#### What is required:
Quote every entry in the collected data below word for word, leaving out the pictures.

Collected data
======
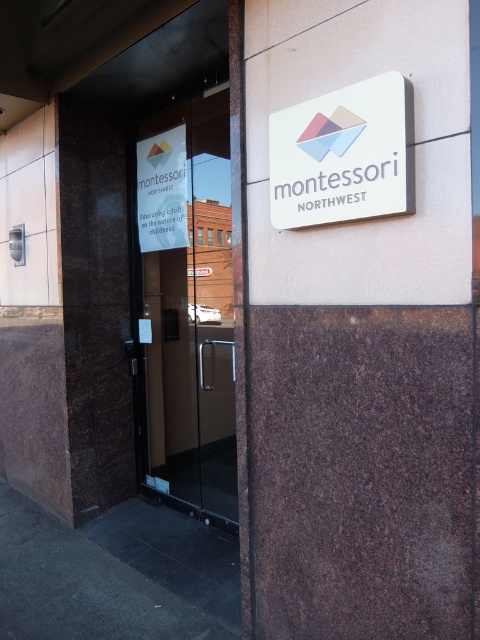
You are a visitor approaching the entrance of Montessori Northwest. You need to find the main entrance door. Which object is taller between the transparent glass door at center and the white paper sign at left?

The transparent glass door at center is much taller than the white paper sign at left, so the main entrance door is the transparent glass door at center.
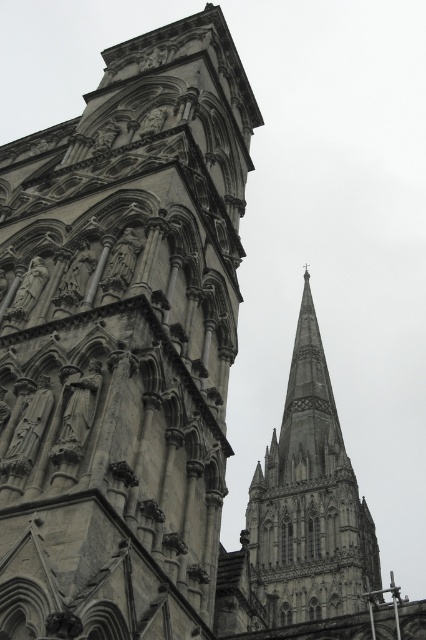
Can you confirm if stone carvings at center is positioned to the left of gray stone spire at upper center?

Yes, stone carvings at center is to the left of gray stone spire at upper center.

Can you confirm if stone carvings at center is positioned above gray stone spire at upper center?

Yes.

Where is `stone carvings at center`? The width and height of the screenshot is (426, 640). stone carvings at center is located at coordinates (123, 342).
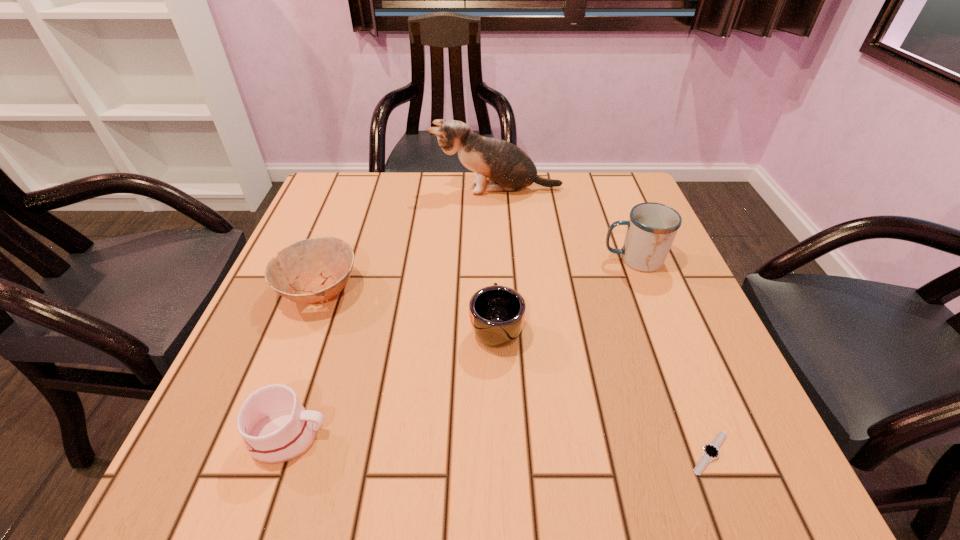
Find the location of a particular element. This screenshot has width=960, height=540. vacant space at the near edge is located at coordinates (646, 485).

The height and width of the screenshot is (540, 960). I want to click on vacant space at the left edge of the desktop, so click(307, 225).

Identify the location of blank space at the right edge of the desktop. This screenshot has height=540, width=960. (737, 395).

You are a GUI agent. You are given a task and a screenshot of the screen. Output one action in this format:
    pyautogui.click(x=<x>, y=<y>)
    Task: Click on the free region at the far left corner of the desktop
    
    Given the screenshot: What is the action you would take?
    pyautogui.click(x=351, y=221)

In the image, there is a desktop. Identify the location of free space at the far right corner. (633, 173).

Locate an element on the screen. The height and width of the screenshot is (540, 960). free space that is in between the leftmost mug and the bowl is located at coordinates (303, 363).

The width and height of the screenshot is (960, 540). Find the location of `empty space that is in between the second mug from right to left and the nearest mug`. empty space that is in between the second mug from right to left and the nearest mug is located at coordinates (392, 381).

The height and width of the screenshot is (540, 960). Identify the location of vacant space that is in between the second nearest mug and the nearest mug. (392, 381).

Find the location of a particular element. Image resolution: width=960 pixels, height=540 pixels. free spot between the bowl and the second mug from right to left is located at coordinates (408, 308).

Where is `vacant space in between the second nearest mug and the shortest object`? Image resolution: width=960 pixels, height=540 pixels. vacant space in between the second nearest mug and the shortest object is located at coordinates (603, 390).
======
#### Result of the task:
You are a visitor approaching the entrance of Montessori Northwest. You need to find the main entrance door. Which object is taller between the transparent glass door at center and the white paper sign at left?

The transparent glass door at center is much taller than the white paper sign at left, so the main entrance door is the transparent glass door at center.
Can you confirm if stone carvings at center is positioned to the left of gray stone spire at upper center?

Yes, stone carvings at center is to the left of gray stone spire at upper center.

Can you confirm if stone carvings at center is positioned above gray stone spire at upper center?

Yes.

Where is `stone carvings at center`? The width and height of the screenshot is (426, 640). stone carvings at center is located at coordinates (123, 342).
Find the location of a particular element. This screenshot has width=960, height=540. vacant space at the near edge is located at coordinates (646, 485).

The height and width of the screenshot is (540, 960). I want to click on vacant space at the left edge of the desktop, so click(307, 225).

Identify the location of blank space at the right edge of the desktop. This screenshot has height=540, width=960. (737, 395).

You are a GUI agent. You are given a task and a screenshot of the screen. Output one action in this format:
    pyautogui.click(x=<x>, y=<y>)
    Task: Click on the free region at the far left corner of the desktop
    
    Given the screenshot: What is the action you would take?
    pyautogui.click(x=351, y=221)

In the image, there is a desktop. Identify the location of free space at the far right corner. (633, 173).

Locate an element on the screen. The height and width of the screenshot is (540, 960). free space that is in between the leftmost mug and the bowl is located at coordinates (303, 363).

The width and height of the screenshot is (960, 540). Find the location of `empty space that is in between the second mug from right to left and the nearest mug`. empty space that is in between the second mug from right to left and the nearest mug is located at coordinates (392, 381).

The height and width of the screenshot is (540, 960). Identify the location of vacant space that is in between the second nearest mug and the nearest mug. (392, 381).

Find the location of a particular element. Image resolution: width=960 pixels, height=540 pixels. free spot between the bowl and the second mug from right to left is located at coordinates (408, 308).

Where is `vacant space in between the second nearest mug and the shortest object`? Image resolution: width=960 pixels, height=540 pixels. vacant space in between the second nearest mug and the shortest object is located at coordinates (603, 390).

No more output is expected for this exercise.